**Task objective**:
Return each entry below word for word, leaving out any image.

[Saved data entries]
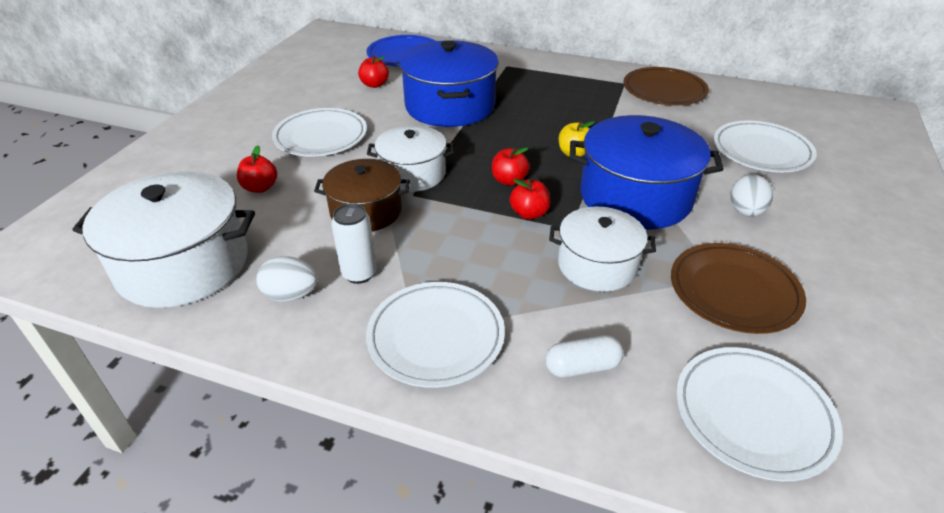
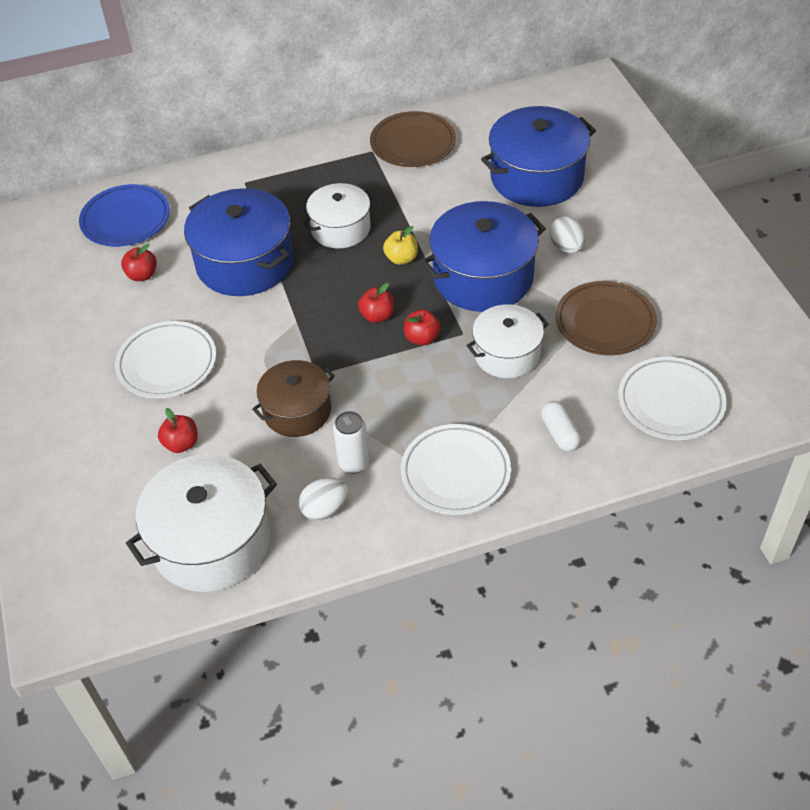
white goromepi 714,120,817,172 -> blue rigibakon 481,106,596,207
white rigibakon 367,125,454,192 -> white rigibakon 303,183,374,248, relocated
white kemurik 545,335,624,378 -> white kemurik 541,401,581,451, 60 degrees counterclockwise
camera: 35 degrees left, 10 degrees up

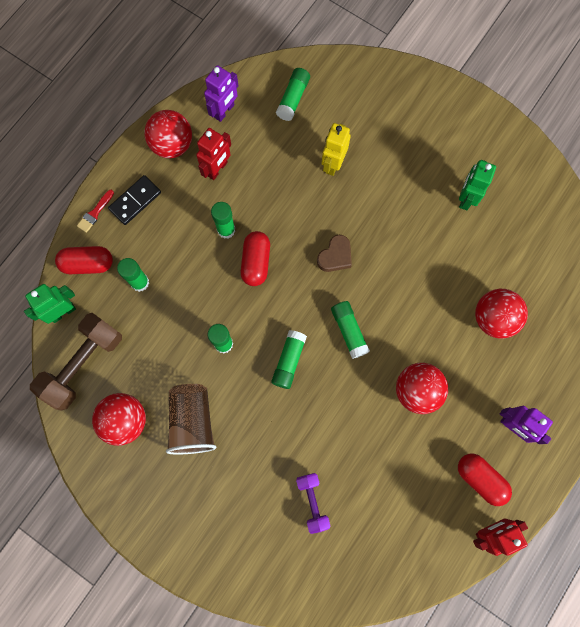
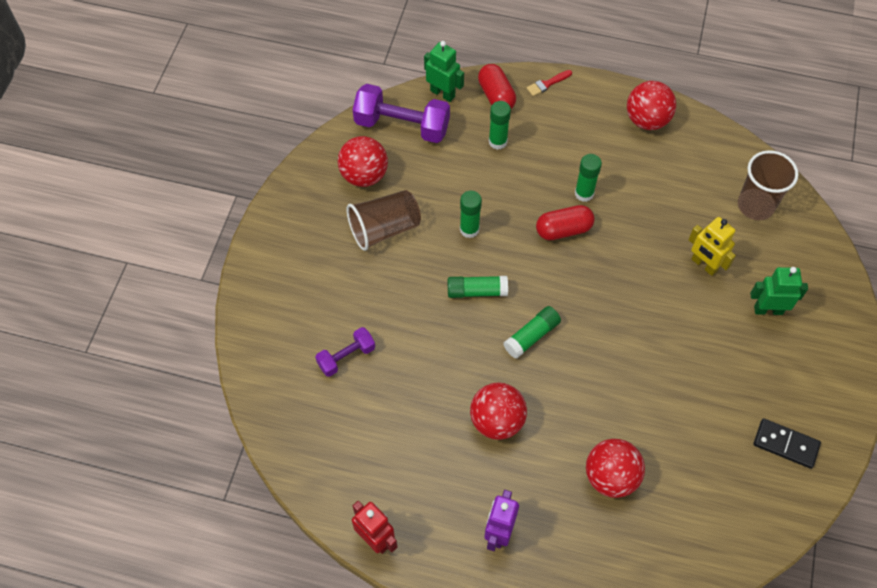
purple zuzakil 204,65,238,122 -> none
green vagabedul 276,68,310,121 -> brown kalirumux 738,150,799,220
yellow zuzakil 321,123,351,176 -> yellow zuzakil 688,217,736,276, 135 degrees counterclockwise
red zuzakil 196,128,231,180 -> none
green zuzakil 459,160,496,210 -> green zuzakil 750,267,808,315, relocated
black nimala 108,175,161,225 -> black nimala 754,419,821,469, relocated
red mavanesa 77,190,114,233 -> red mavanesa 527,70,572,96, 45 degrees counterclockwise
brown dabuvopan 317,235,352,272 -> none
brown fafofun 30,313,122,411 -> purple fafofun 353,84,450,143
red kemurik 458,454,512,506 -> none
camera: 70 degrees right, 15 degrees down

**Result**:
white goromepi 714,120,817,172 -> blue rigibakon 481,106,596,207
white rigibakon 367,125,454,192 -> white rigibakon 303,183,374,248, relocated
white kemurik 545,335,624,378 -> white kemurik 541,401,581,451, 60 degrees counterclockwise
camera: 35 degrees left, 10 degrees up

purple zuzakil 204,65,238,122 -> none
green vagabedul 276,68,310,121 -> brown kalirumux 738,150,799,220
yellow zuzakil 321,123,351,176 -> yellow zuzakil 688,217,736,276, 135 degrees counterclockwise
red zuzakil 196,128,231,180 -> none
green zuzakil 459,160,496,210 -> green zuzakil 750,267,808,315, relocated
black nimala 108,175,161,225 -> black nimala 754,419,821,469, relocated
red mavanesa 77,190,114,233 -> red mavanesa 527,70,572,96, 45 degrees counterclockwise
brown dabuvopan 317,235,352,272 -> none
brown fafofun 30,313,122,411 -> purple fafofun 353,84,450,143
red kemurik 458,454,512,506 -> none
camera: 70 degrees right, 15 degrees down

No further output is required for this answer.